> **THE TASK**
Below are entries; output exactly the lines from the one with "R4: 8.2k (COM, SCK) -> none" to the one with "R7: 51k (SCL, VS) -> 51k (SCL, X2)", both included, and nothing else.

+===+

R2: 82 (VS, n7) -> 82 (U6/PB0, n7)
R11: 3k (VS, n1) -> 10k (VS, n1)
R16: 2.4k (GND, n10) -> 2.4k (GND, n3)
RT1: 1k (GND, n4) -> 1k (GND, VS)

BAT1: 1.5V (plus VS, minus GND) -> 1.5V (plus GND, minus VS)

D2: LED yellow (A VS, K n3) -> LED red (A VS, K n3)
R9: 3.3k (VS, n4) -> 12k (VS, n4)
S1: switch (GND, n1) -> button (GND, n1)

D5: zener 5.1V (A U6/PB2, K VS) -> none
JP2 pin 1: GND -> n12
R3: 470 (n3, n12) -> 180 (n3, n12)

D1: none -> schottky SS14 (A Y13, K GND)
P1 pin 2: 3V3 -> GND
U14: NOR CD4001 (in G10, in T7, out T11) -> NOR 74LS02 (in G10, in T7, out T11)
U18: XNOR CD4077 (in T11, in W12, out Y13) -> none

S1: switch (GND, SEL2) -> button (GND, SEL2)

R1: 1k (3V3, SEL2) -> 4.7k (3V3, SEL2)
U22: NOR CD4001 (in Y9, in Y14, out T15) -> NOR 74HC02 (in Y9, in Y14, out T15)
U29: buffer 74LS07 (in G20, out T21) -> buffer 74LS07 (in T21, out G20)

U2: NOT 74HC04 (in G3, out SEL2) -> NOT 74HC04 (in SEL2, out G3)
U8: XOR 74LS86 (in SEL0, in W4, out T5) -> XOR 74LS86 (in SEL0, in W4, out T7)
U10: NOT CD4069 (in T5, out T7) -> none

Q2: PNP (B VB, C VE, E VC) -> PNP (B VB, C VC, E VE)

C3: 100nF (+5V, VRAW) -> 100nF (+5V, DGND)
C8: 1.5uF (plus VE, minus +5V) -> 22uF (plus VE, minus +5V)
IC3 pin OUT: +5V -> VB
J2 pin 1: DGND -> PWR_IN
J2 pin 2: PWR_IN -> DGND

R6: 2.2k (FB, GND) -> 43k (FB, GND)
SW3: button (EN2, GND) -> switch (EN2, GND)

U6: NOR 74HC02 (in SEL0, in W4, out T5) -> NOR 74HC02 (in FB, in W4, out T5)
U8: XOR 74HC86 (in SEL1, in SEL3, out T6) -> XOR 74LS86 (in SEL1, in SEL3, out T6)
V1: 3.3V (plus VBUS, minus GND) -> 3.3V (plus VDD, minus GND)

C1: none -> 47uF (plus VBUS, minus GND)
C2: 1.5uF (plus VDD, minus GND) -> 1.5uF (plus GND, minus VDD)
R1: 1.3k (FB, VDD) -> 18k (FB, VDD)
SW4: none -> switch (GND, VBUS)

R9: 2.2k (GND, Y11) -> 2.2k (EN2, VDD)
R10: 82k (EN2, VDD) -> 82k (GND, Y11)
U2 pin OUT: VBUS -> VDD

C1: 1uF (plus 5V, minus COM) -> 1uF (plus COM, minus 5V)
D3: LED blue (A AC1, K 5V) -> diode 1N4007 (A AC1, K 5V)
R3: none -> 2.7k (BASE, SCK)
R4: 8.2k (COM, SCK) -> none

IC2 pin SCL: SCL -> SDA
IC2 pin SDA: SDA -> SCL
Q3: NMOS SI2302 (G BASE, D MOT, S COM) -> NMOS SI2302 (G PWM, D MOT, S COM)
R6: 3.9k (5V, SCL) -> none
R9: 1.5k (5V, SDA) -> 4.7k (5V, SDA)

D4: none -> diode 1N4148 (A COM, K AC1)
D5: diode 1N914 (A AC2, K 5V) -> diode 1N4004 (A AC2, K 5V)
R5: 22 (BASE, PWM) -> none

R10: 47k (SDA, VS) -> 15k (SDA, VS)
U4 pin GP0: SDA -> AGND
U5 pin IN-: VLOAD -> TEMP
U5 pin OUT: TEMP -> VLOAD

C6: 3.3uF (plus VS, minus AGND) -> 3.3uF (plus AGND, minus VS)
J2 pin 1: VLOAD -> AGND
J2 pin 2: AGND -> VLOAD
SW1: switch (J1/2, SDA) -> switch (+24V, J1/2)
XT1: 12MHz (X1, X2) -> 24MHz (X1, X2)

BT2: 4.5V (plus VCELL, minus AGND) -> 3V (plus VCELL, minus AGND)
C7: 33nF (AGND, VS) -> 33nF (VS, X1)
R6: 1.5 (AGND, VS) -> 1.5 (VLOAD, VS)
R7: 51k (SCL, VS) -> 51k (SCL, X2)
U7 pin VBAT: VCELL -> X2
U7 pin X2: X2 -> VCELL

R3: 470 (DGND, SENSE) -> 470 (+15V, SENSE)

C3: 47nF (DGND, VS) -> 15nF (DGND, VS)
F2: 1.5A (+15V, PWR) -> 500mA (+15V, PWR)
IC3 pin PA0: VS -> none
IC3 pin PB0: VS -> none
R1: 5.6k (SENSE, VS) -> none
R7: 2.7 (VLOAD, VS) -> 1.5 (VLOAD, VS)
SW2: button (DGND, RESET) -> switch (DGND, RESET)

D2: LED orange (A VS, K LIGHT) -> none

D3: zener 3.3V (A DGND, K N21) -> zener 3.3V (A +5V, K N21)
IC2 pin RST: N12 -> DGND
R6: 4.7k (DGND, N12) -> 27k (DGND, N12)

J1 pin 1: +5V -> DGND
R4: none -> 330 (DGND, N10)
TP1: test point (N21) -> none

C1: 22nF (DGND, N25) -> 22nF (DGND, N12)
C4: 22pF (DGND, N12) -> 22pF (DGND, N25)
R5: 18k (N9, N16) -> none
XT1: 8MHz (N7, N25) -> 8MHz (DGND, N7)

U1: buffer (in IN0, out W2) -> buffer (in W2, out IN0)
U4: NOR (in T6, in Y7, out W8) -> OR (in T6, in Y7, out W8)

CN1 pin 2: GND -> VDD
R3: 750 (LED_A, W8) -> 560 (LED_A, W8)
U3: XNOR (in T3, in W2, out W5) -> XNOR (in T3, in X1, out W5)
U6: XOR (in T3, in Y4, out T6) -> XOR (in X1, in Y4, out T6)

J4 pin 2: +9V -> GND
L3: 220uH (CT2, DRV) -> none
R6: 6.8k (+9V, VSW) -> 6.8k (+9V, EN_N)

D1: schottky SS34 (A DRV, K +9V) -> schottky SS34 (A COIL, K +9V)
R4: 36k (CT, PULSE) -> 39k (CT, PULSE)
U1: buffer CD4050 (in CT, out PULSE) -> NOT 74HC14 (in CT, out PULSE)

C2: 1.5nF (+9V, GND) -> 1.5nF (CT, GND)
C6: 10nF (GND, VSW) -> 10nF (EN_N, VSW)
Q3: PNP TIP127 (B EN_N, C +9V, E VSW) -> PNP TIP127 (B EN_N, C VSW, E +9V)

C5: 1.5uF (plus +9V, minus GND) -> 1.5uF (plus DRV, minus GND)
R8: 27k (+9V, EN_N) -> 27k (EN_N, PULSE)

+===+

> **RESULT OF THIS TASK**
R4: 8.2k (COM, SCK) -> none

IC2 pin SCL: SCL -> SDA
IC2 pin SDA: SDA -> SCL
Q3: NMOS SI2302 (G BASE, D MOT, S COM) -> NMOS SI2302 (G PWM, D MOT, S COM)
R6: 3.9k (5V, SCL) -> none
R9: 1.5k (5V, SDA) -> 4.7k (5V, SDA)

D4: none -> diode 1N4148 (A COM, K AC1)
D5: diode 1N914 (A AC2, K 5V) -> diode 1N4004 (A AC2, K 5V)
R5: 22 (BASE, PWM) -> none

R10: 47k (SDA, VS) -> 15k (SDA, VS)
U4 pin GP0: SDA -> AGND
U5 pin IN-: VLOAD -> TEMP
U5 pin OUT: TEMP -> VLOAD

C6: 3.3uF (plus VS, minus AGND) -> 3.3uF (plus AGND, minus VS)
J2 pin 1: VLOAD -> AGND
J2 pin 2: AGND -> VLOAD
SW1: switch (J1/2, SDA) -> switch (+24V, J1/2)
XT1: 12MHz (X1, X2) -> 24MHz (X1, X2)

BT2: 4.5V (plus VCELL, minus AGND) -> 3V (plus VCELL, minus AGND)
C7: 33nF (AGND, VS) -> 33nF (VS, X1)
R6: 1.5 (AGND, VS) -> 1.5 (VLOAD, VS)
R7: 51k (SCL, VS) -> 51k (SCL, X2)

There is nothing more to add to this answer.